→ Assignment: Restate the data below word for word. Skip any images it contains.

Record set Block Start

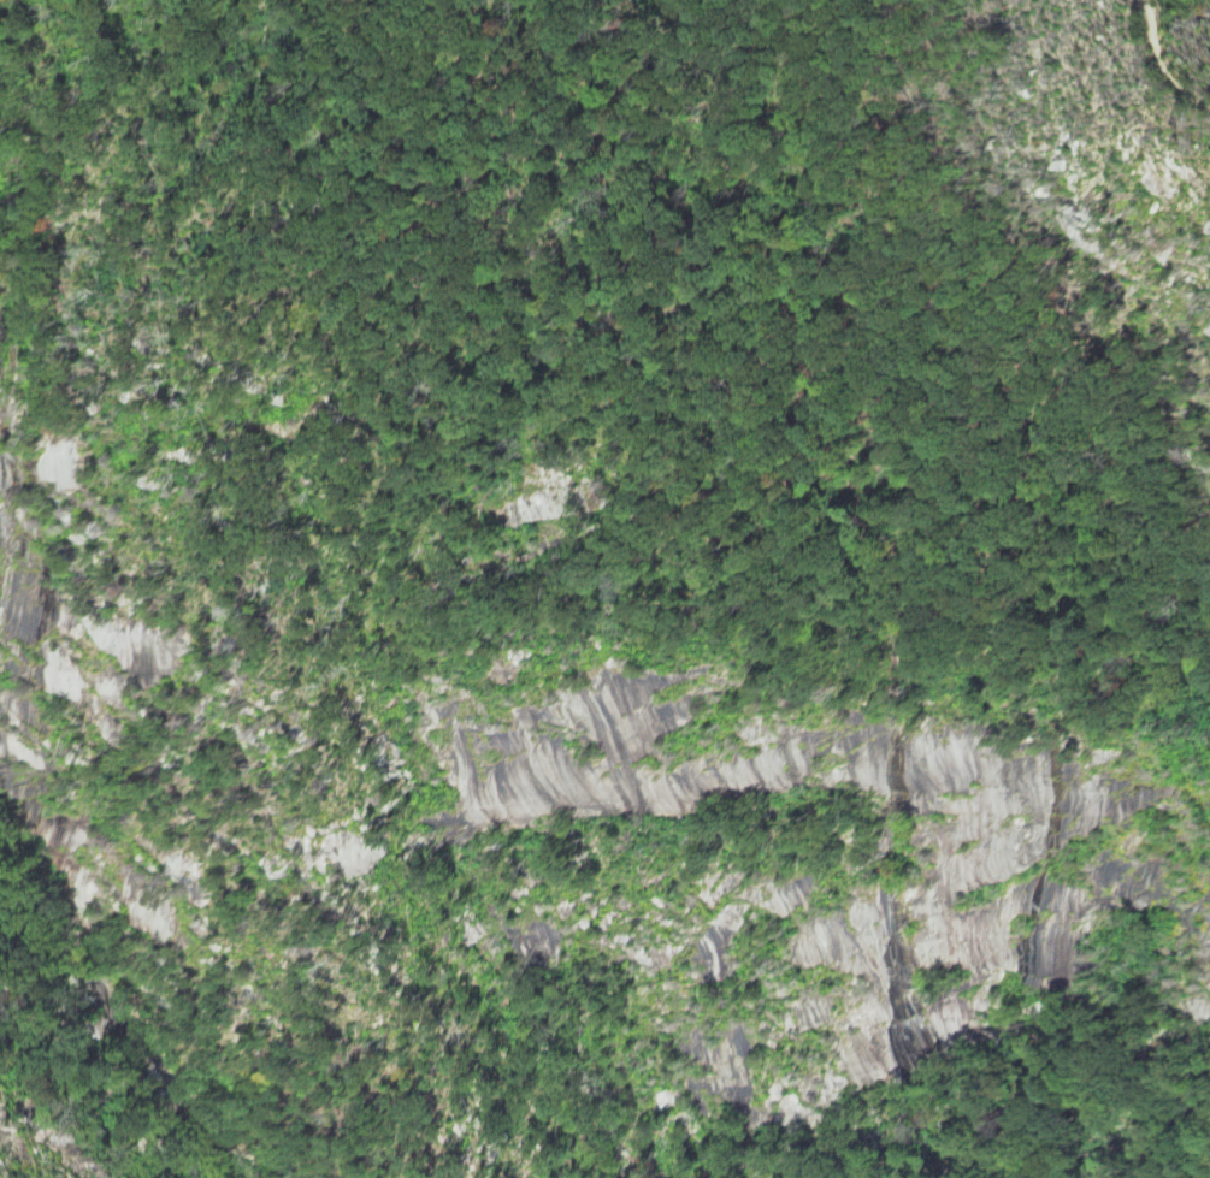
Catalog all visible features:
road: (1169, 60)
park: (265, 211)
park: (1039, 1042)

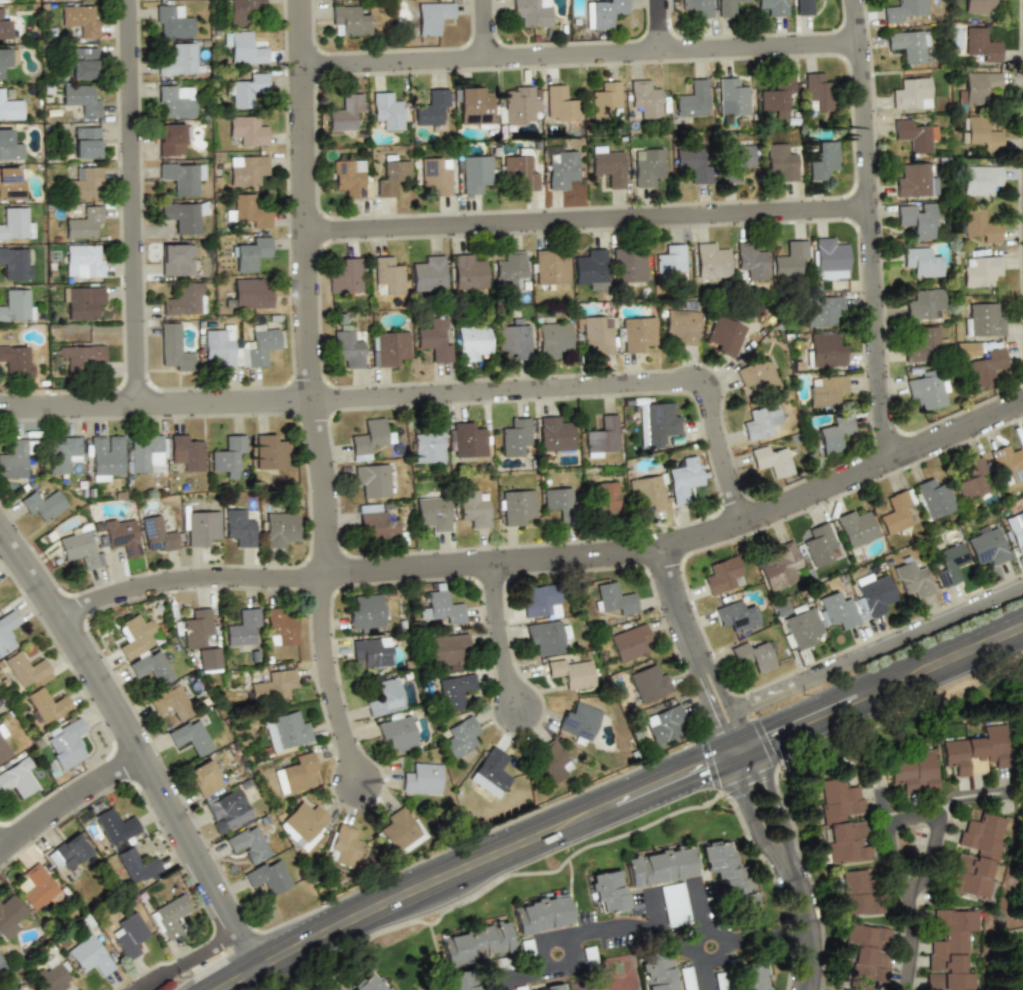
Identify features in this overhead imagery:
building: (978, 5)
building: (806, 6)
building: (697, 7)
building: (773, 7)
building: (242, 10)
building: (902, 10)
building: (722, 11)
building: (532, 12)
building: (604, 13)
building: (431, 17)
building: (79, 19)
building: (171, 20)
building: (349, 20)
building: (4, 27)
road: (662, 31)
road: (489, 35)
building: (910, 46)
building: (978, 46)
building: (244, 48)
building: (178, 58)
building: (7, 61)
building: (83, 62)
road: (586, 65)
building: (975, 87)
building: (246, 90)
building: (816, 91)
building: (911, 93)
building: (777, 96)
building: (732, 97)
building: (81, 98)
building: (644, 98)
building: (692, 99)
building: (606, 100)
building: (175, 101)
building: (561, 102)
building: (520, 104)
building: (10, 106)
building: (431, 107)
building: (474, 107)
building: (386, 110)
building: (344, 111)
building: (246, 130)
building: (979, 132)
building: (912, 135)
building: (172, 138)
building: (86, 142)
building: (10, 146)
building: (821, 160)
building: (734, 161)
building: (780, 161)
building: (692, 163)
building: (607, 166)
building: (559, 167)
building: (648, 167)
building: (247, 171)
building: (519, 171)
building: (474, 173)
building: (389, 174)
building: (434, 174)
building: (181, 177)
building: (349, 178)
building: (915, 180)
building: (979, 180)
building: (12, 183)
building: (84, 184)
road: (139, 207)
building: (248, 211)
building: (181, 216)
building: (916, 220)
building: (15, 223)
building: (83, 223)
building: (979, 225)
road: (593, 230)
road: (874, 234)
building: (250, 254)
building: (829, 257)
building: (788, 258)
building: (176, 259)
building: (671, 260)
building: (750, 260)
building: (84, 261)
building: (709, 261)
building: (921, 262)
building: (15, 264)
building: (626, 265)
building: (550, 267)
building: (510, 268)
building: (591, 269)
building: (979, 270)
building: (467, 272)
building: (428, 273)
building: (388, 275)
building: (345, 277)
building: (250, 294)
building: (182, 299)
building: (83, 302)
building: (924, 304)
building: (16, 305)
building: (823, 311)
building: (981, 320)
building: (681, 326)
building: (596, 332)
building: (636, 334)
building: (724, 335)
building: (552, 338)
building: (433, 339)
building: (513, 339)
building: (471, 342)
building: (922, 344)
building: (221, 345)
building: (261, 345)
building: (172, 348)
building: (348, 348)
building: (388, 349)
building: (823, 351)
building: (82, 354)
building: (239, 357)
building: (16, 360)
building: (980, 362)
building: (755, 377)
building: (925, 389)
building: (824, 390)
road: (317, 398)
road: (429, 404)
building: (761, 422)
building: (656, 424)
building: (834, 433)
building: (553, 434)
building: (601, 435)
building: (514, 437)
building: (369, 438)
building: (467, 440)
building: (428, 443)
building: (186, 452)
building: (269, 452)
building: (147, 453)
building: (64, 454)
building: (229, 454)
building: (105, 456)
building: (13, 459)
building: (771, 460)
building: (1007, 464)
building: (685, 475)
building: (372, 479)
building: (971, 479)
road: (846, 490)
building: (648, 491)
building: (557, 498)
building: (606, 498)
building: (933, 498)
building: (45, 506)
building: (516, 506)
building: (473, 509)
building: (896, 511)
building: (433, 512)
building: (376, 522)
building: (201, 527)
building: (239, 527)
building: (279, 528)
building: (855, 528)
building: (1015, 529)
building: (158, 534)
building: (121, 535)
building: (985, 544)
building: (820, 545)
building: (80, 547)
building: (950, 564)
building: (780, 567)
building: (721, 575)
building: (913, 578)
road: (363, 583)
building: (875, 595)
building: (615, 597)
building: (541, 602)
road: (678, 602)
building: (443, 606)
building: (837, 610)
building: (367, 613)
building: (735, 616)
building: (241, 626)
building: (802, 627)
building: (197, 628)
building: (279, 628)
building: (8, 631)
building: (135, 636)
building: (546, 636)
building: (628, 642)
road: (504, 645)
road: (878, 647)
road: (936, 648)
building: (446, 649)
building: (370, 653)
building: (753, 656)
building: (208, 659)
building: (151, 667)
building: (25, 669)
building: (571, 673)
road: (717, 676)
building: (648, 683)
building: (271, 685)
building: (454, 691)
road: (703, 695)
building: (386, 696)
road: (888, 696)
building: (171, 702)
building: (46, 705)
road: (796, 708)
road: (738, 720)
building: (579, 721)
building: (662, 724)
building: (396, 731)
building: (286, 732)
road: (733, 736)
building: (191, 737)
building: (460, 737)
building: (66, 742)
road: (748, 742)
building: (5, 746)
road: (138, 750)
building: (978, 751)
road: (727, 752)
road: (742, 758)
building: (552, 762)
building: (913, 771)
building: (491, 772)
building: (295, 773)
building: (18, 778)
building: (205, 778)
building: (421, 778)
road: (777, 808)
road: (70, 810)
building: (226, 811)
road: (752, 819)
building: (842, 819)
road: (935, 820)
building: (303, 824)
building: (115, 825)
building: (400, 831)
building: (248, 844)
building: (342, 846)
building: (68, 851)
building: (978, 855)
road: (2, 857)
road: (454, 857)
building: (136, 865)
building: (659, 865)
road: (482, 871)
building: (728, 874)
building: (268, 876)
building: (36, 886)
building: (607, 892)
building: (858, 892)
building: (673, 905)
building: (541, 914)
road: (684, 914)
building: (169, 915)
building: (9, 916)
road: (809, 926)
building: (129, 935)
road: (646, 935)
road: (908, 938)
building: (474, 942)
building: (949, 950)
building: (1016, 950)
building: (866, 954)
building: (89, 955)
road: (183, 960)
building: (2, 965)
road: (712, 966)
building: (657, 971)
building: (52, 974)
building: (749, 977)
building: (686, 978)
building: (461, 980)
building: (370, 983)
building: (329, 988)
building: (553, 988)
building: (12, 989)

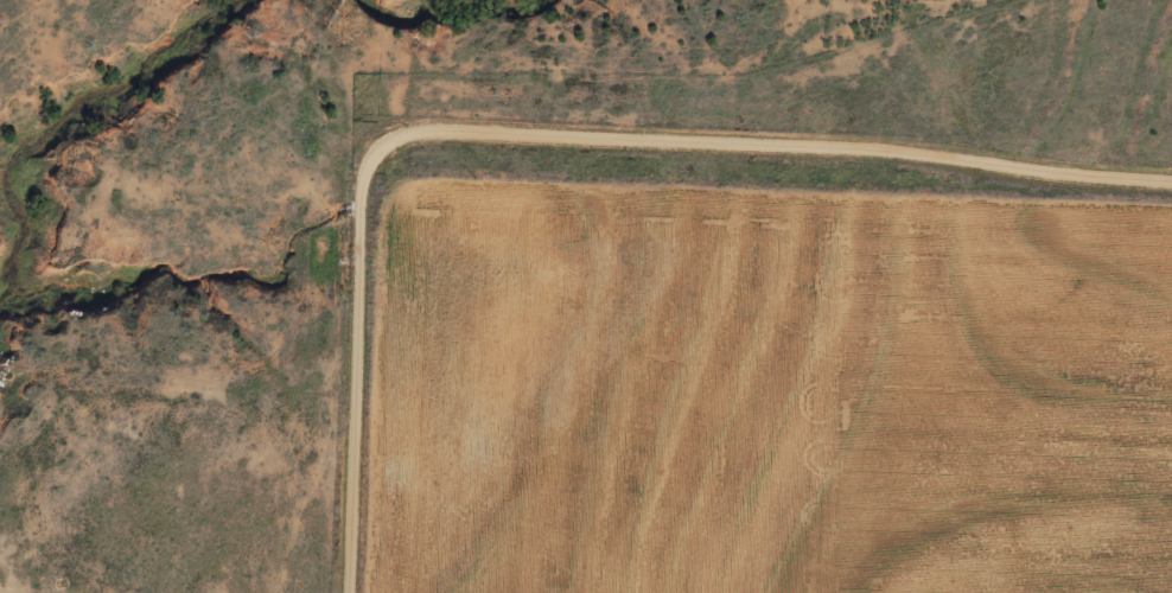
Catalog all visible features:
road: (550, 128)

Record set Block End

→ Answer area:
Catalog all visible features:
road: (1169, 60)
park: (265, 211)
park: (1039, 1042)

Identify features in this overhead imagery:
building: (978, 5)
building: (806, 6)
building: (697, 7)
building: (773, 7)
building: (242, 10)
building: (902, 10)
building: (722, 11)
building: (532, 12)
building: (604, 13)
building: (431, 17)
building: (79, 19)
building: (171, 20)
building: (349, 20)
building: (4, 27)
road: (662, 31)
road: (489, 35)
building: (910, 46)
building: (978, 46)
building: (244, 48)
building: (178, 58)
building: (7, 61)
building: (83, 62)
road: (586, 65)
building: (975, 87)
building: (246, 90)
building: (816, 91)
building: (911, 93)
building: (777, 96)
building: (732, 97)
building: (81, 98)
building: (644, 98)
building: (692, 99)
building: (606, 100)
building: (175, 101)
building: (561, 102)
building: (520, 104)
building: (10, 106)
building: (431, 107)
building: (474, 107)
building: (386, 110)
building: (344, 111)
building: (246, 130)
building: (979, 132)
building: (912, 135)
building: (172, 138)
building: (86, 142)
building: (10, 146)
building: (821, 160)
building: (734, 161)
building: (780, 161)
building: (692, 163)
building: (607, 166)
building: (559, 167)
building: (648, 167)
building: (247, 171)
building: (519, 171)
building: (474, 173)
building: (389, 174)
building: (434, 174)
building: (181, 177)
building: (349, 178)
building: (915, 180)
building: (979, 180)
building: (12, 183)
building: (84, 184)
road: (139, 207)
building: (248, 211)
building: (181, 216)
building: (916, 220)
building: (15, 223)
building: (83, 223)
building: (979, 225)
road: (593, 230)
road: (874, 234)
building: (250, 254)
building: (829, 257)
building: (788, 258)
building: (176, 259)
building: (671, 260)
building: (750, 260)
building: (84, 261)
building: (709, 261)
building: (921, 262)
building: (15, 264)
building: (626, 265)
building: (550, 267)
building: (510, 268)
building: (591, 269)
building: (979, 270)
building: (467, 272)
building: (428, 273)
building: (388, 275)
building: (345, 277)
building: (250, 294)
building: (182, 299)
building: (83, 302)
building: (924, 304)
building: (16, 305)
building: (823, 311)
building: (981, 320)
building: (681, 326)
building: (596, 332)
building: (636, 334)
building: (724, 335)
building: (552, 338)
building: (433, 339)
building: (513, 339)
building: (471, 342)
building: (922, 344)
building: (221, 345)
building: (261, 345)
building: (172, 348)
building: (348, 348)
building: (388, 349)
building: (823, 351)
building: (82, 354)
building: (239, 357)
building: (16, 360)
building: (980, 362)
building: (755, 377)
building: (925, 389)
building: (824, 390)
road: (317, 398)
road: (429, 404)
building: (761, 422)
building: (656, 424)
building: (834, 433)
building: (553, 434)
building: (601, 435)
building: (514, 437)
building: (369, 438)
building: (467, 440)
building: (428, 443)
building: (186, 452)
building: (269, 452)
building: (147, 453)
building: (64, 454)
building: (229, 454)
building: (105, 456)
building: (13, 459)
building: (771, 460)
building: (1007, 464)
building: (685, 475)
building: (372, 479)
building: (971, 479)
road: (846, 490)
building: (648, 491)
building: (557, 498)
building: (606, 498)
building: (933, 498)
building: (45, 506)
building: (516, 506)
building: (473, 509)
building: (896, 511)
building: (433, 512)
building: (376, 522)
building: (201, 527)
building: (239, 527)
building: (279, 528)
building: (855, 528)
building: (1015, 529)
building: (158, 534)
building: (121, 535)
building: (985, 544)
building: (820, 545)
building: (80, 547)
building: (950, 564)
building: (780, 567)
building: (721, 575)
building: (913, 578)
road: (363, 583)
building: (875, 595)
building: (615, 597)
building: (541, 602)
road: (678, 602)
building: (443, 606)
building: (837, 610)
building: (367, 613)
building: (735, 616)
building: (241, 626)
building: (802, 627)
building: (197, 628)
building: (279, 628)
building: (8, 631)
building: (135, 636)
building: (546, 636)
building: (628, 642)
road: (504, 645)
road: (878, 647)
road: (936, 648)
building: (446, 649)
building: (370, 653)
building: (753, 656)
building: (208, 659)
building: (151, 667)
building: (25, 669)
building: (571, 673)
road: (717, 676)
building: (648, 683)
building: (271, 685)
building: (454, 691)
road: (703, 695)
building: (386, 696)
road: (888, 696)
building: (171, 702)
building: (46, 705)
road: (796, 708)
road: (738, 720)
building: (579, 721)
building: (662, 724)
building: (396, 731)
building: (286, 732)
road: (733, 736)
building: (191, 737)
building: (460, 737)
building: (66, 742)
road: (748, 742)
building: (5, 746)
road: (138, 750)
building: (978, 751)
road: (727, 752)
road: (742, 758)
building: (552, 762)
building: (913, 771)
building: (491, 772)
building: (295, 773)
building: (18, 778)
building: (205, 778)
building: (421, 778)
road: (777, 808)
road: (70, 810)
building: (226, 811)
road: (752, 819)
building: (842, 819)
road: (935, 820)
building: (303, 824)
building: (115, 825)
building: (400, 831)
building: (248, 844)
building: (342, 846)
building: (68, 851)
building: (978, 855)
road: (2, 857)
road: (454, 857)
building: (136, 865)
building: (659, 865)
road: (482, 871)
building: (728, 874)
building: (268, 876)
building: (36, 886)
building: (607, 892)
building: (858, 892)
building: (673, 905)
building: (541, 914)
road: (684, 914)
building: (169, 915)
building: (9, 916)
road: (809, 926)
building: (129, 935)
road: (646, 935)
road: (908, 938)
building: (474, 942)
building: (949, 950)
building: (1016, 950)
building: (866, 954)
building: (89, 955)
road: (183, 960)
building: (2, 965)
road: (712, 966)
building: (657, 971)
building: (52, 974)
building: (749, 977)
building: (686, 978)
building: (461, 980)
building: (370, 983)
building: (329, 988)
building: (553, 988)
building: (12, 989)

Catalog all visible features:
road: (550, 128)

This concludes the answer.